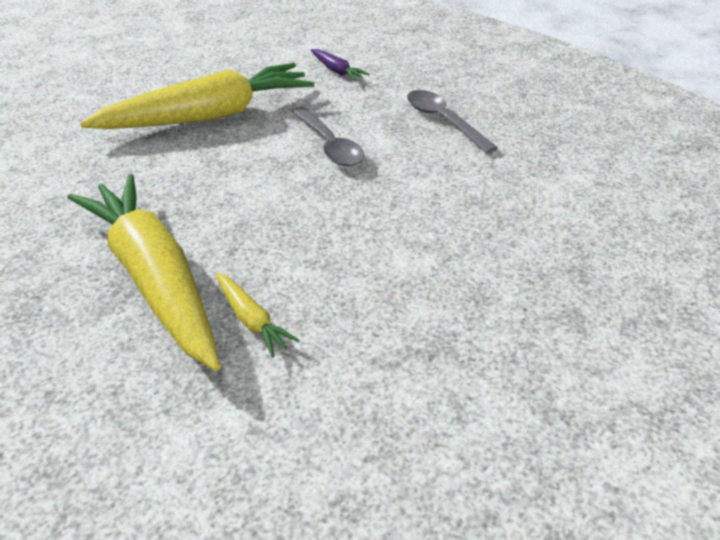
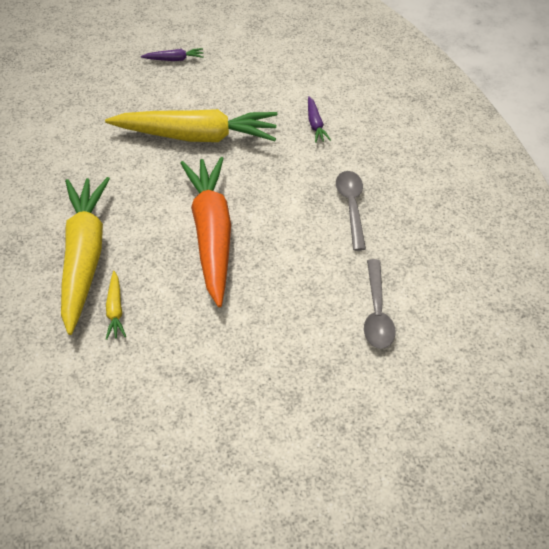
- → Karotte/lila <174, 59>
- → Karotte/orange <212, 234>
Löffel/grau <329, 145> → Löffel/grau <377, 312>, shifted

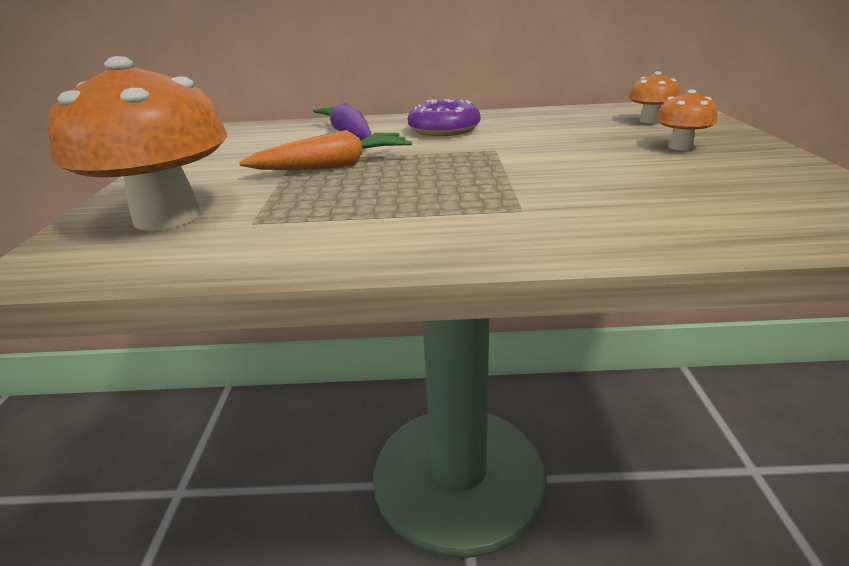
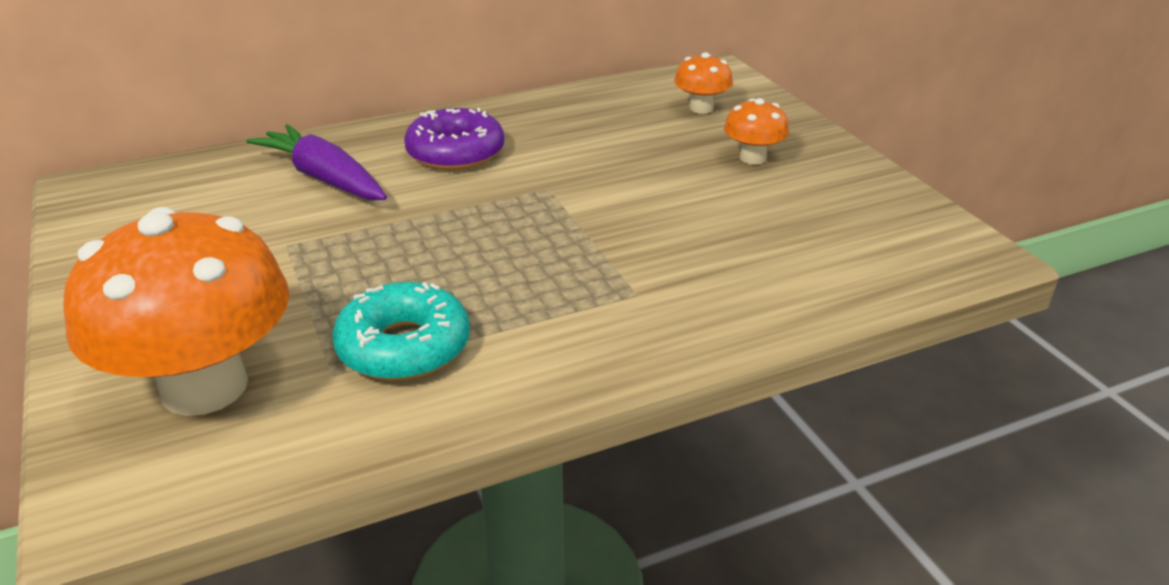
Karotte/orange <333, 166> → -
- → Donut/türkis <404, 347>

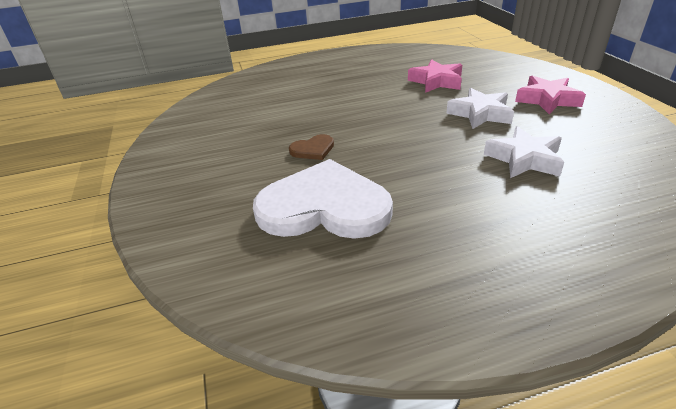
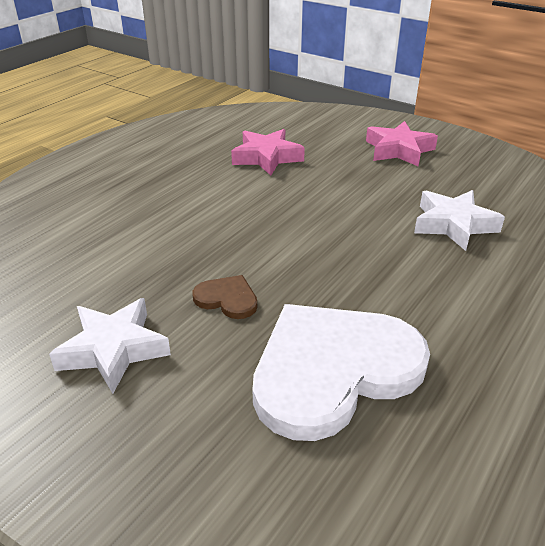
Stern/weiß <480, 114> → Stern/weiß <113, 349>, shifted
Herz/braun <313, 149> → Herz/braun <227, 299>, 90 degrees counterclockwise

==============================

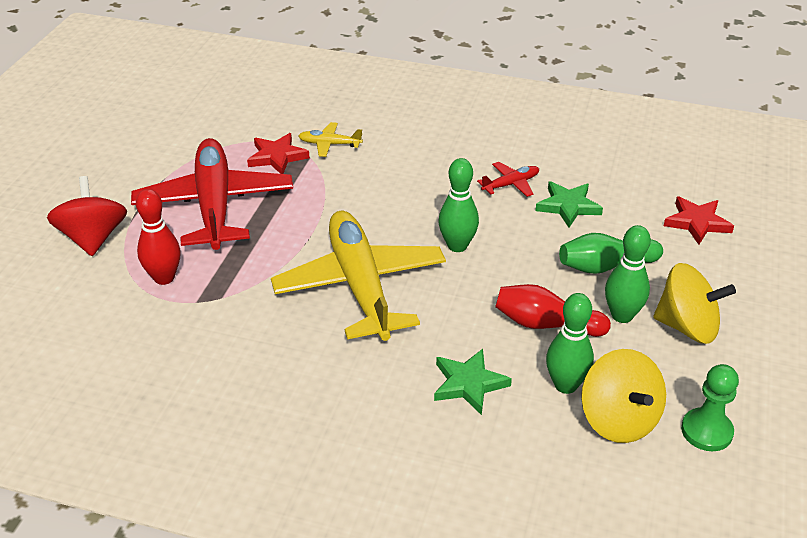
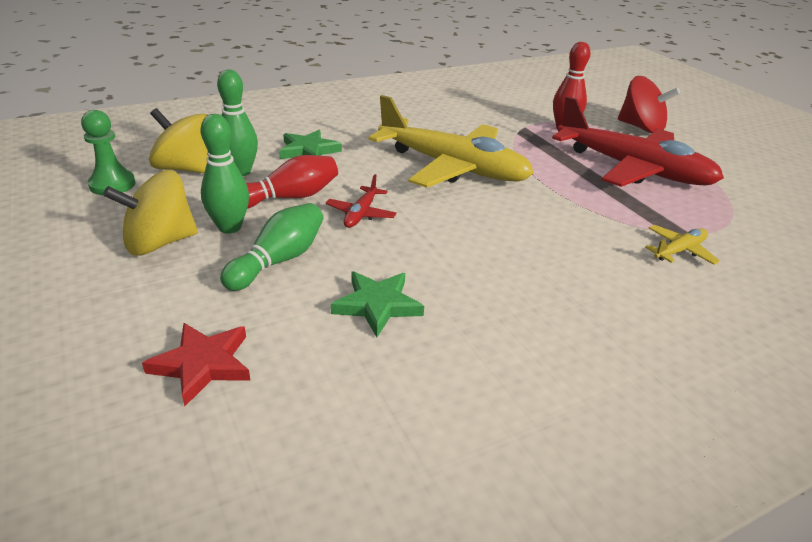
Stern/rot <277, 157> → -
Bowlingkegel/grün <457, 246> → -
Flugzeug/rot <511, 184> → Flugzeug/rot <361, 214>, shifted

==============================

**Exercise:**
Everything above from the line that has "- → Karotte/lila <174, 59>" down to the line that has "Herz/braun <313, 149>" should be output exactly, with both of those lines included. Leave the pictures behind.

**Solution:**
- → Karotte/lila <174, 59>
- → Karotte/orange <212, 234>
Löffel/grau <329, 145> → Löffel/grau <377, 312>, shifted

Karotte/orange <333, 166> → -
- → Donut/türkis <404, 347>

Stern/weiß <480, 114> → Stern/weiß <113, 349>, shifted
Herz/braun <313, 149> → Herz/braun <227, 299>, 90 degrees counterclockwise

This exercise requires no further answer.